Exercise: Reproduce nothing but the closing run of lines: the line with "(161, 261) = (675, 371): blue" and each line that follows it to the end of the data.

Supplied data:
┌──

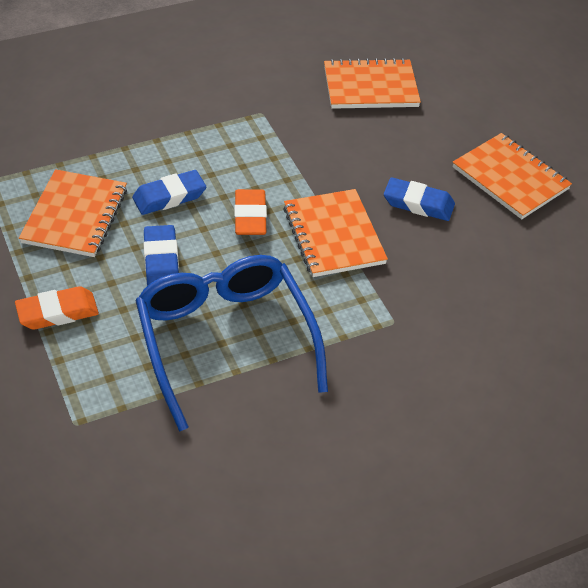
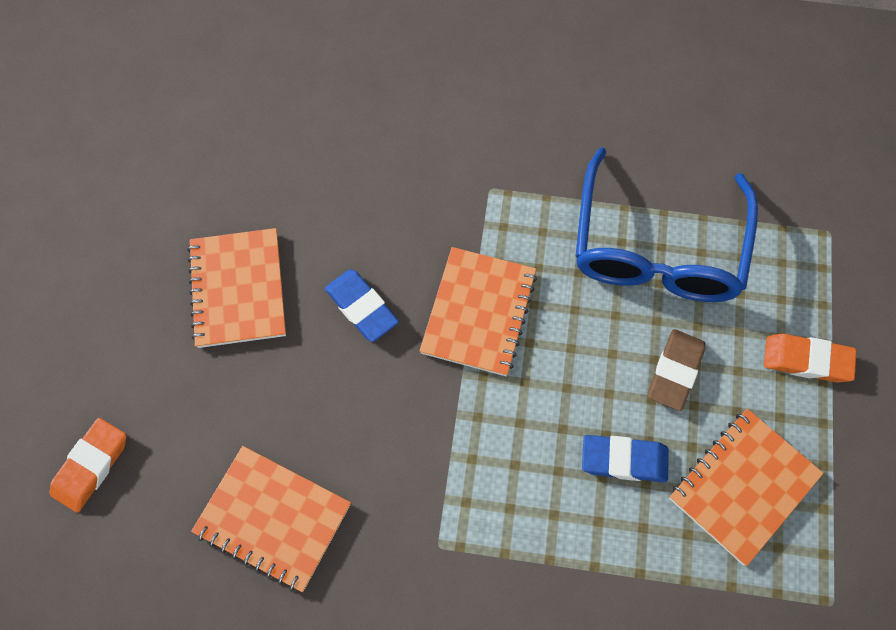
camera: 145 degrees left, 20 degrees up
(161, 261) = (675, 371): blue eraser -> brown eraser
(250, 216) = (550, 383): orange eraser -> orange eraser (91, 466)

└──

Problem solution:
(161, 261) = (675, 371): blue eraser -> brown eraser
(250, 216) = (550, 383): orange eraser -> orange eraser (91, 466)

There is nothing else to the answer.